• [Directive]:
The response must contain every line from the records below that has "green".

START Recorded information

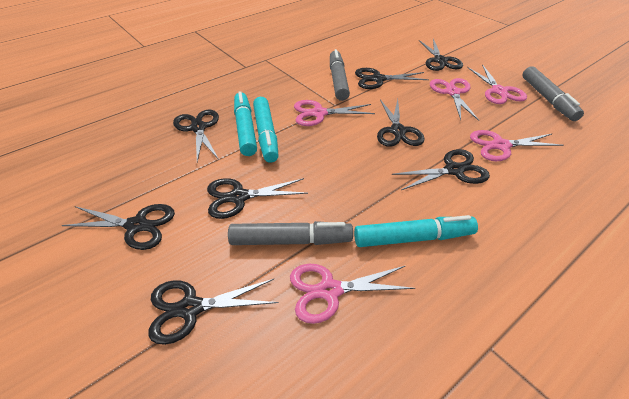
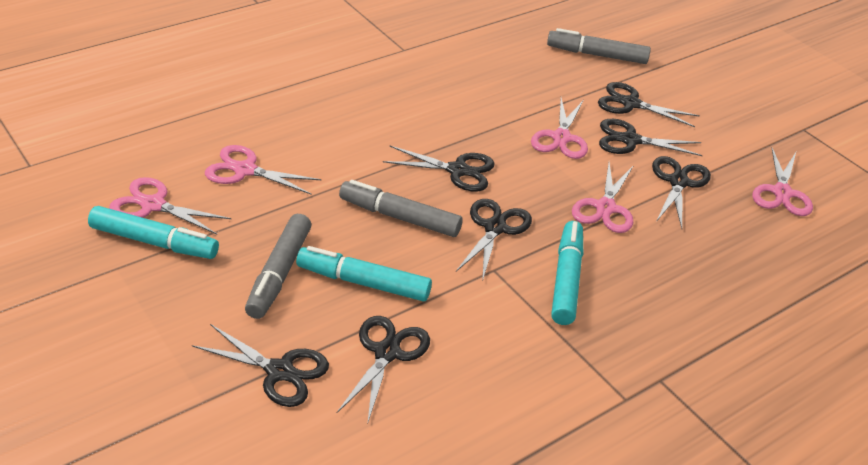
black scissors: [62,204,175,250] [148,279,279,345] [173,109,219,162] [207,178,308,219] [355,68,429,89] [377,99,425,147] [392,149,490,190] [419,39,463,71] = 8 -> [192,324,329,407] [337,316,430,425] [383,146,495,192] [456,199,532,282] [598,82,700,127] [599,119,703,156] [652,156,711,228] = 7

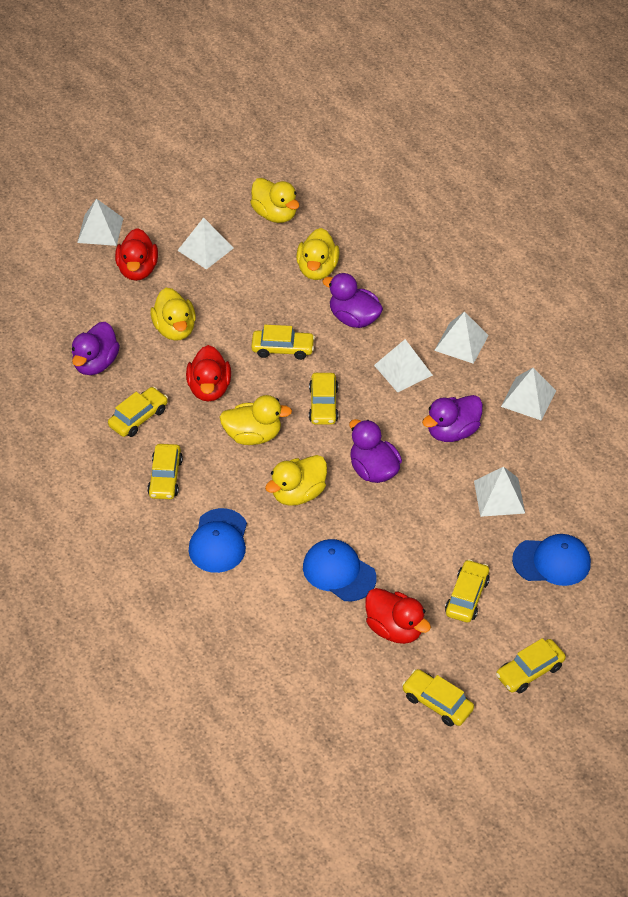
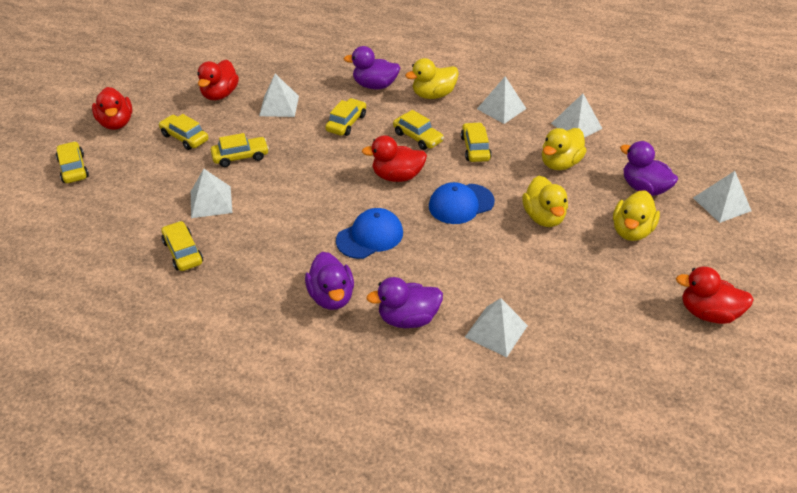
blue cap: [189,508,247,573] [303,539,377,601] [512,534,591,586] = 3 -> [336,208,403,259] [429,182,495,224] = 2
red duck: [115,228,158,281] [186,345,231,402] [365,588,431,644] = 3 -> [92,87,132,130] [197,60,239,100] [362,135,427,182] [676,267,754,324] = 4
yellow duck: [150,288,196,341] [219,395,292,445] [250,178,299,223] [265,455,327,506] [296,228,340,280] = 5 -> [405,58,459,99] [522,176,568,227] [542,128,587,170] [613,190,660,241] = 4

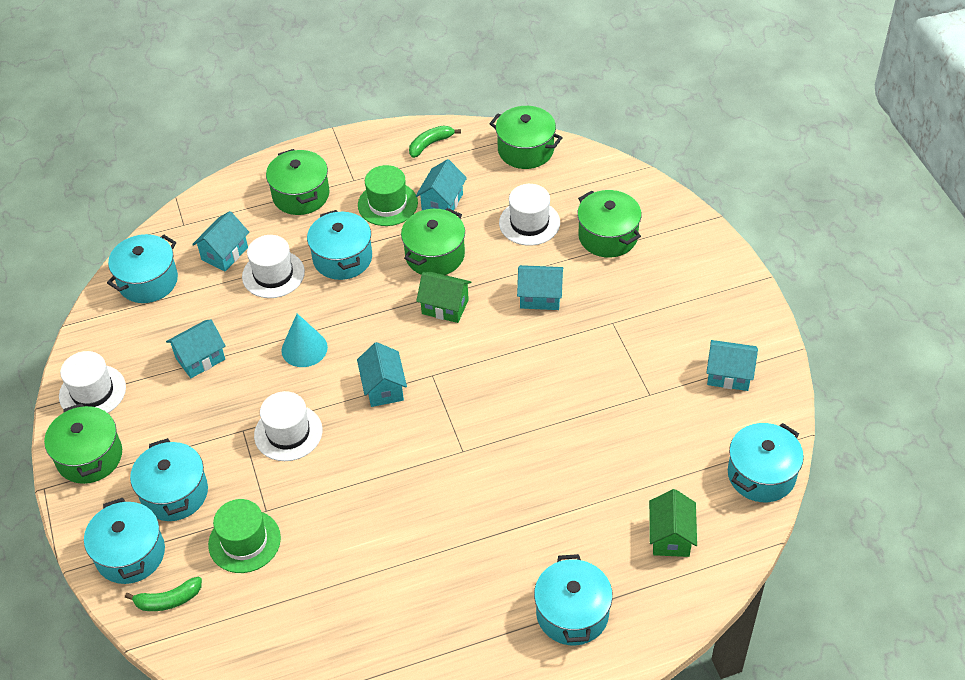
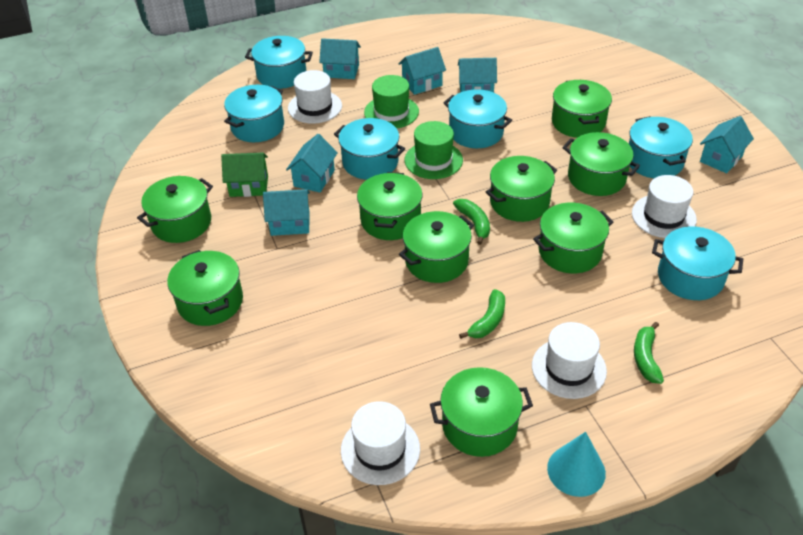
green banana: [125,576,202,611] [409,125,461,158] = 2 -> [453,199,490,245] [459,289,505,339] [634,322,664,384] = 3
green house: [416,272,471,323] [649,489,697,557] = 2 -> [221,153,268,197] = 1
green pot: [44,403,122,484] [266,149,329,215] [401,208,465,275] [490,106,563,169] [577,190,641,258] = 5 -> [137,176,213,243] [167,250,243,326] [357,172,423,240] [399,211,474,283] [430,367,533,457] [486,156,557,222] [533,203,613,273] [552,80,612,138] [562,132,640,196] = 9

END Recorded information

• [The completed task]:
green banana: [125,576,202,611] [409,125,461,158] = 2 -> [453,199,490,245] [459,289,505,339] [634,322,664,384] = 3
green house: [416,272,471,323] [649,489,697,557] = 2 -> [221,153,268,197] = 1
green pot: [44,403,122,484] [266,149,329,215] [401,208,465,275] [490,106,563,169] [577,190,641,258] = 5 -> [137,176,213,243] [167,250,243,326] [357,172,423,240] [399,211,474,283] [430,367,533,457] [486,156,557,222] [533,203,613,273] [552,80,612,138] [562,132,640,196] = 9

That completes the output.